[Scene images with change listings]
☆ ☆ ☆ ☆ ☆ ☆ ☆

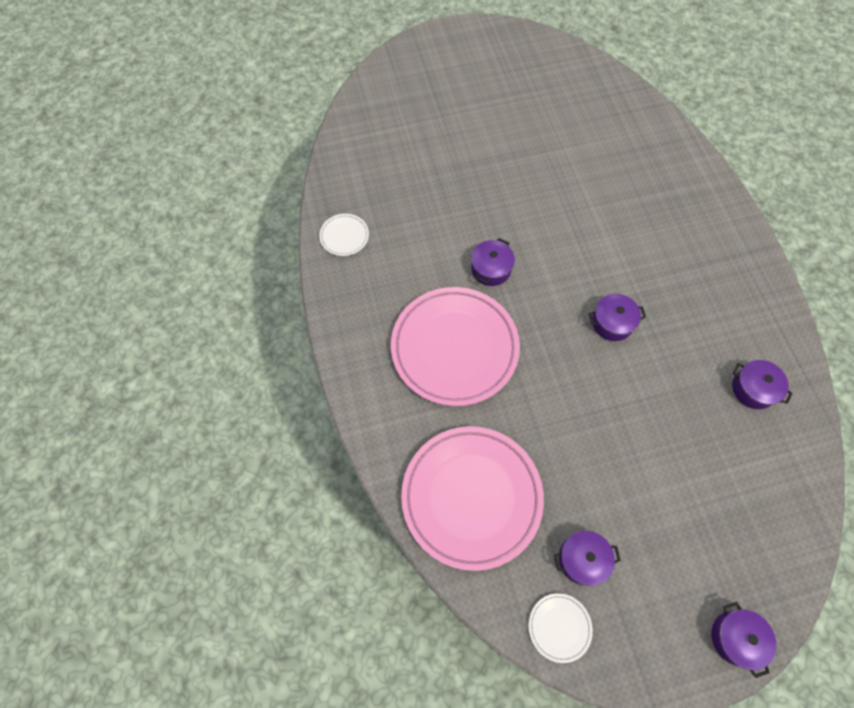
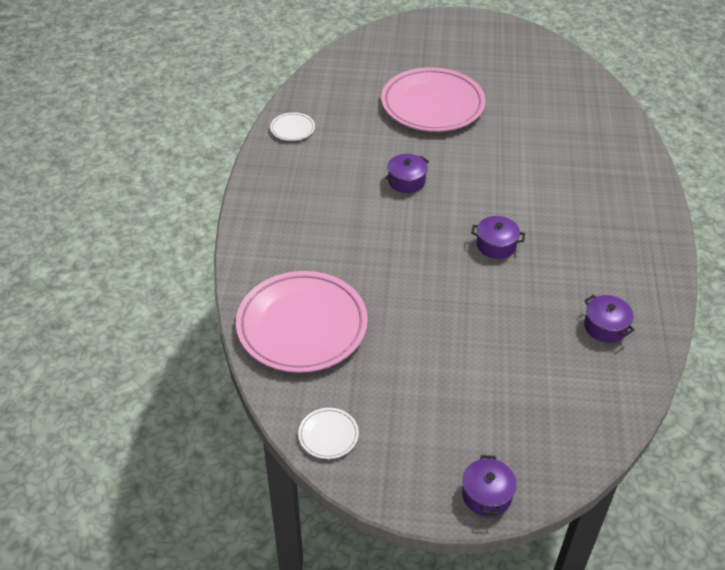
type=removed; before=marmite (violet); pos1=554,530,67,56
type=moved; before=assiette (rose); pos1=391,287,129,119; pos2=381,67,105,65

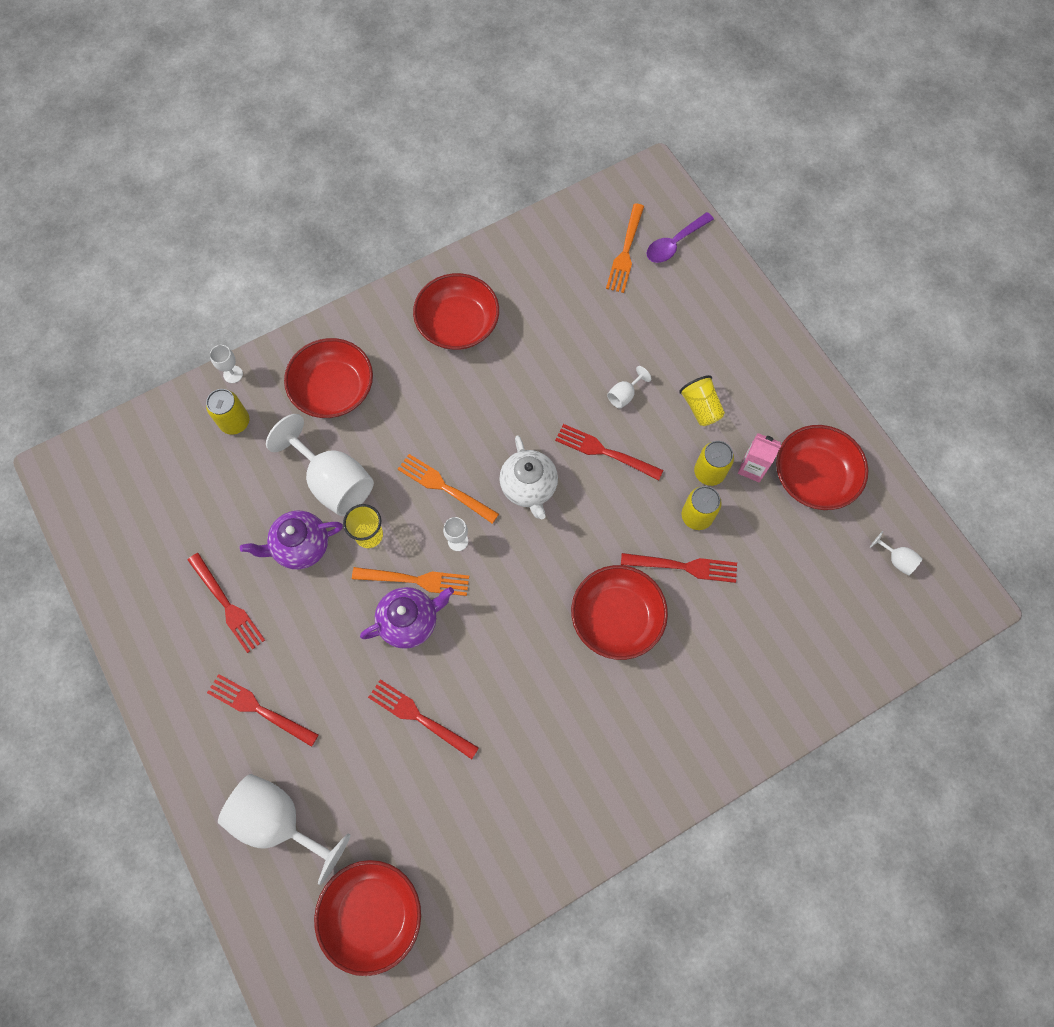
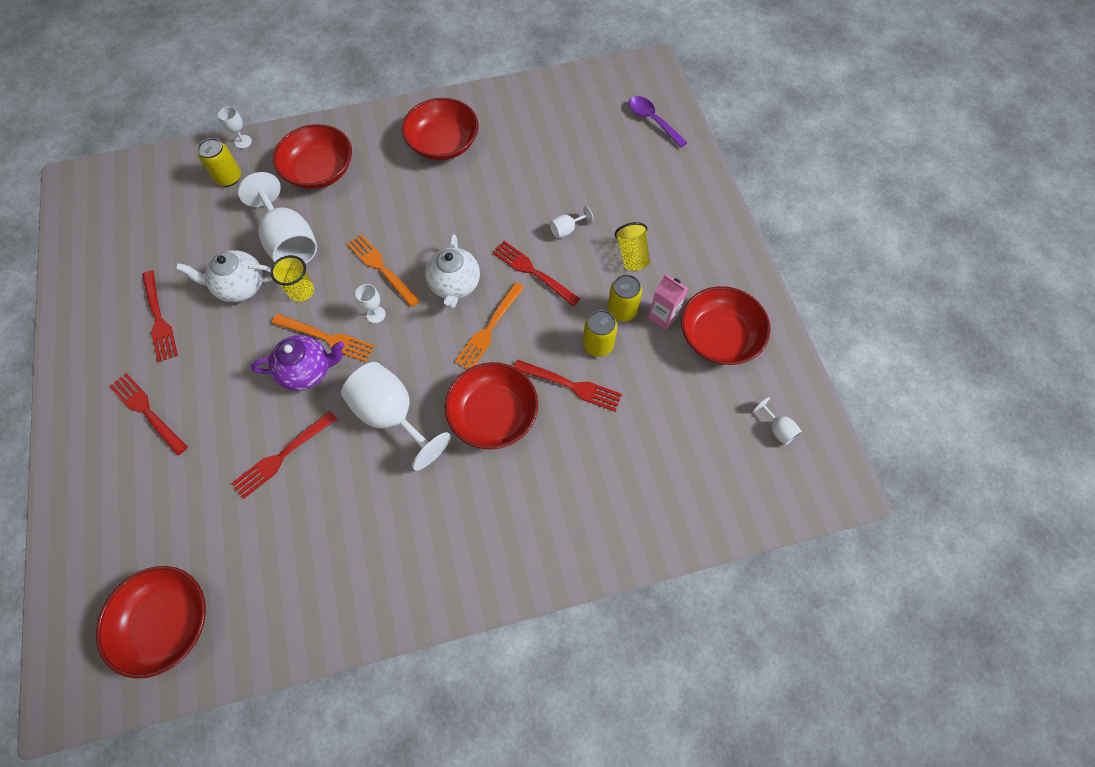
type=moved; before=verre à pied (blanc); pos1=218,774,133,111; pos2=341,362,110,109
type=moved; before=fourchette (orange); pos1=606,203,38,90; pos2=455,282,70,87
type=recoloured; before=théière (violet); after=théière (blanc); pos1=240,511,103,58; pos2=176,250,97,52
type=turned; before=fourchette (rouge); pos1=368,679,111,80; pos2=231,411,106,88; turn=-90
type=turned; before=cuillère (violet); pos1=647,212,67,51; pos2=629,96,59,52; turn=75

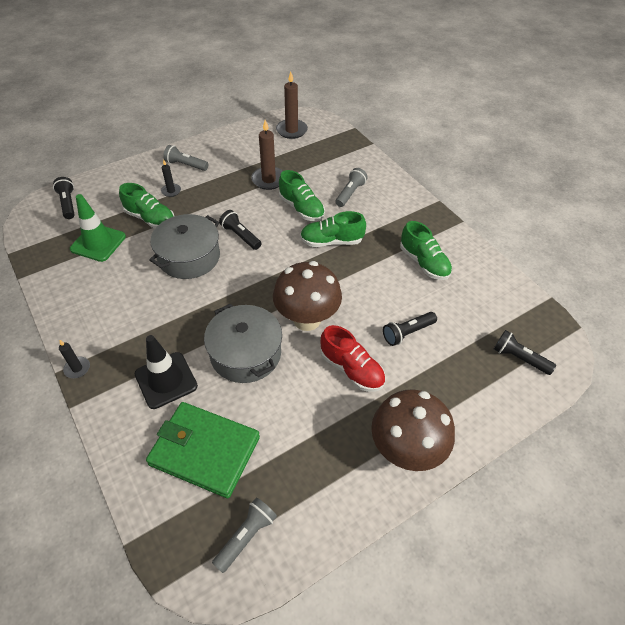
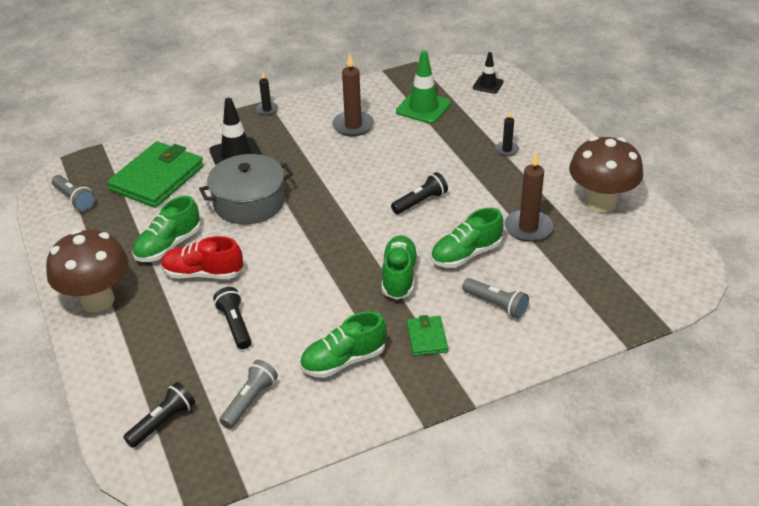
type=removed; before=marmite (gris); pos1=149,214,71,65
type=added; after=portefeuille (vert); pos2=407,315,41,41
type=moved; before=chaussure (vert); pos1=119,183,55,46; pos2=132,196,69,66
type=moved; before=lampe de poche (gris); pos1=163,145,46,26; pos2=219,360,59,69
type=moved; before=champignon (marron); pos1=273,261,69,70; pos2=569,136,74,77
type=moved; before=bougie (marron); pos1=276,71,32,68; pos2=332,54,42,82
type=replaced; before=lampe de poche (noir); after=cône de chantier (noir); pos1=53,177,21,42; pos2=473,52,31,42
type=turned; before=chaussure (rouge); pos1=321,325,64,67; pos2=161,236,82,43; turn=45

☆ ☆ ☆ ☆ ☆ ☆ ☆

ASSIGNMENT: What you produce should repeat the data word for word while omitting all images.

SOLUTION TO THE EXERCISE:
type=removed; before=marmite (violet); pos1=554,530,67,56
type=moved; before=assiette (rose); pos1=391,287,129,119; pos2=381,67,105,65

type=moved; before=verre à pied (blanc); pos1=218,774,133,111; pos2=341,362,110,109
type=moved; before=fourchette (orange); pos1=606,203,38,90; pos2=455,282,70,87
type=recoloured; before=théière (violet); after=théière (blanc); pos1=240,511,103,58; pos2=176,250,97,52
type=turned; before=fourchette (rouge); pos1=368,679,111,80; pos2=231,411,106,88; turn=-90
type=turned; before=cuillère (violet); pos1=647,212,67,51; pos2=629,96,59,52; turn=75

type=removed; before=marmite (gris); pos1=149,214,71,65
type=added; after=portefeuille (vert); pos2=407,315,41,41
type=moved; before=chaussure (vert); pos1=119,183,55,46; pos2=132,196,69,66
type=moved; before=lampe de poche (gris); pos1=163,145,46,26; pos2=219,360,59,69
type=moved; before=champignon (marron); pos1=273,261,69,70; pos2=569,136,74,77
type=moved; before=bougie (marron); pos1=276,71,32,68; pos2=332,54,42,82
type=replaced; before=lampe de poche (noir); after=cône de chantier (noir); pos1=53,177,21,42; pos2=473,52,31,42
type=turned; before=chaussure (rouge); pos1=321,325,64,67; pos2=161,236,82,43; turn=45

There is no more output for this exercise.